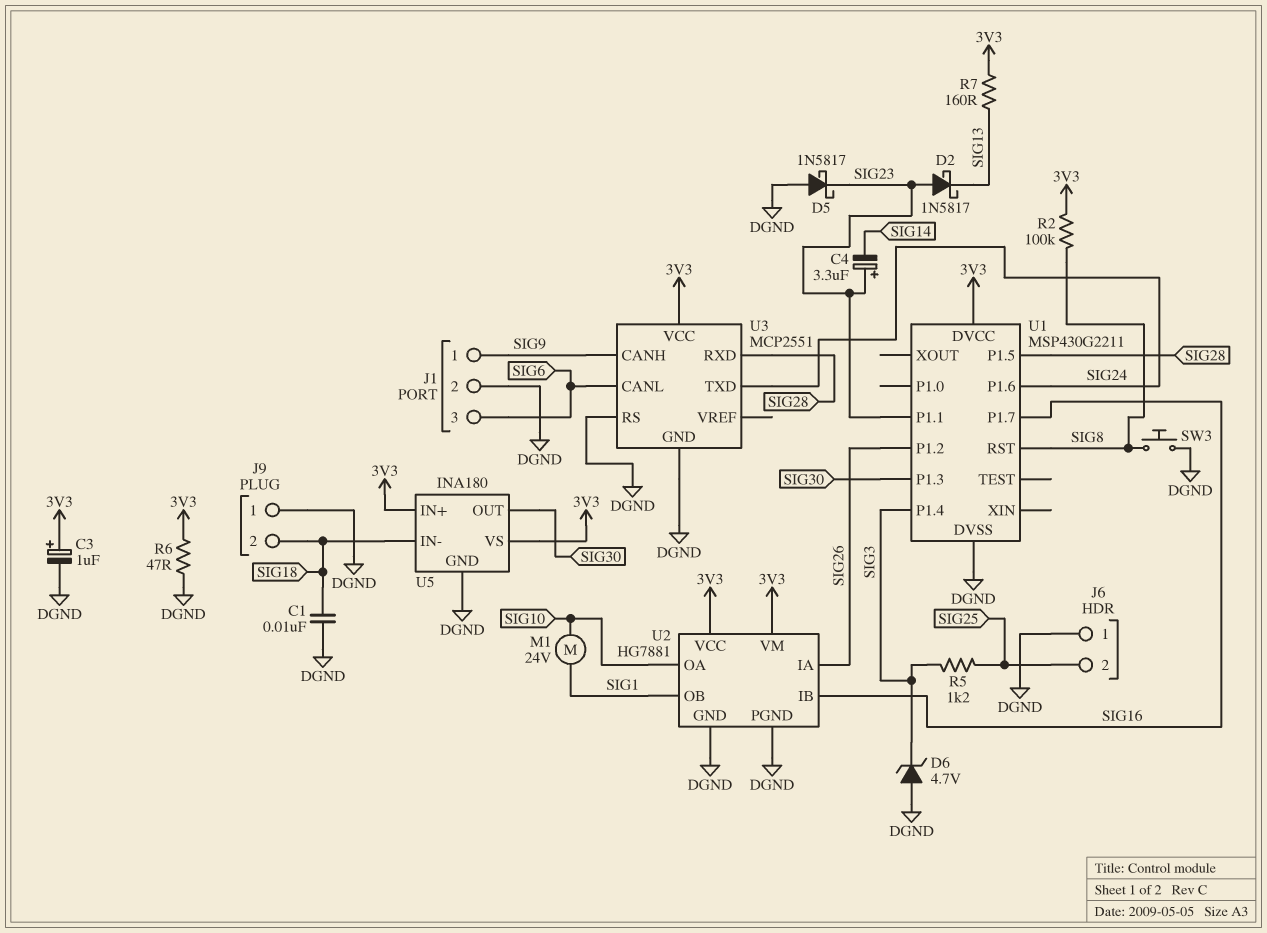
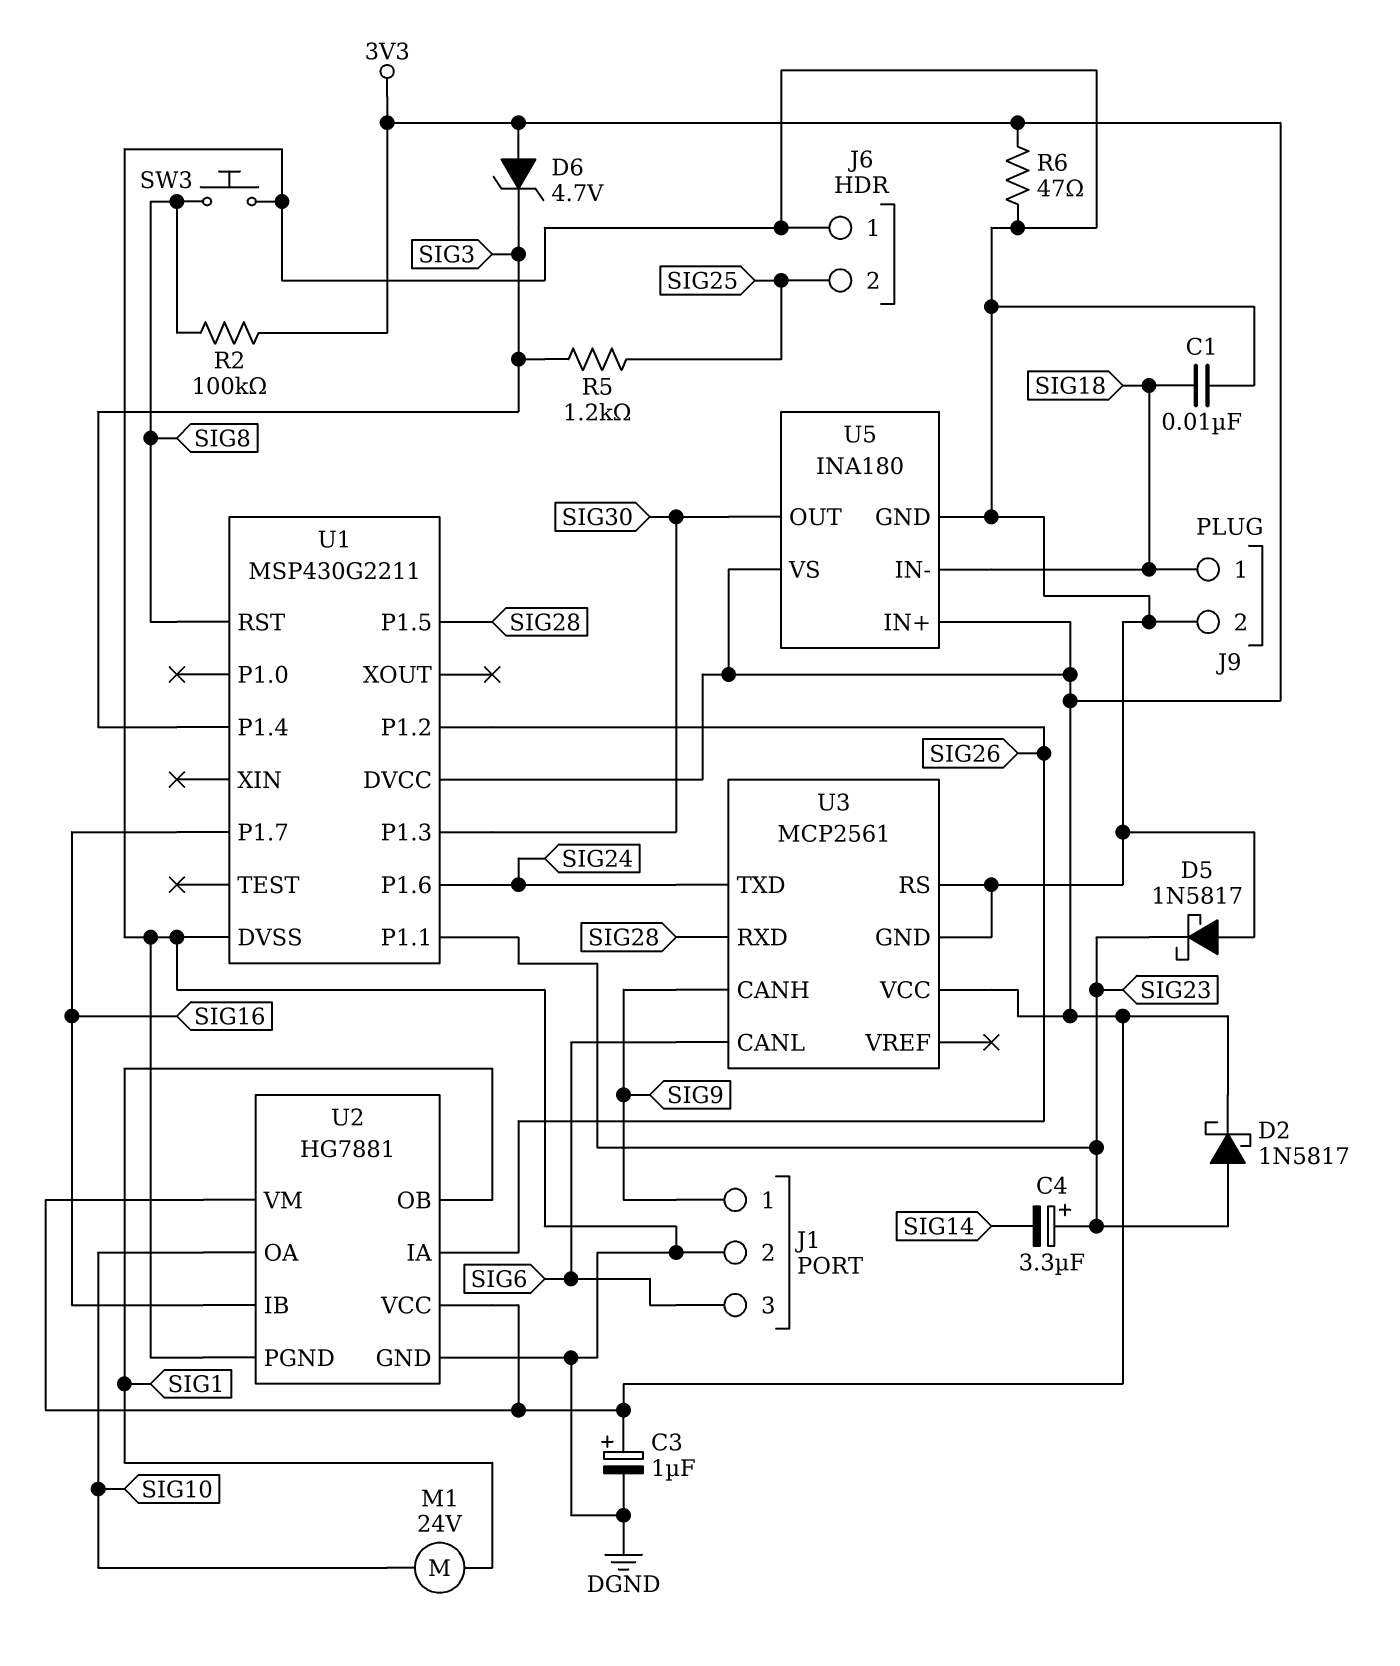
D2: schottky 1N5817 (A SIG23, K SIG13) -> schottky 1N5817 (A SIG23, K 3V3)
D6: zener 4.7V (A DGND, K SIG3) -> zener 4.7V (A 3V3, K SIG3)
J9 pin 1: DGND -> SIG18
J9 pin 2: SIG18 -> DGND
R7: 160 (3V3, SIG13) -> none
U3: MCP2551 -> MCP2561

PROMPT:
The records above should be output exactly, but without any of their pictures.

ANSWER TO THIS TASK:
D2: schottky 1N5817 (A SIG23, K SIG13) -> schottky 1N5817 (A SIG23, K 3V3)
D6: zener 4.7V (A DGND, K SIG3) -> zener 4.7V (A 3V3, K SIG3)
J9 pin 1: DGND -> SIG18
J9 pin 2: SIG18 -> DGND
R7: 160 (3V3, SIG13) -> none
U3: MCP2551 -> MCP2561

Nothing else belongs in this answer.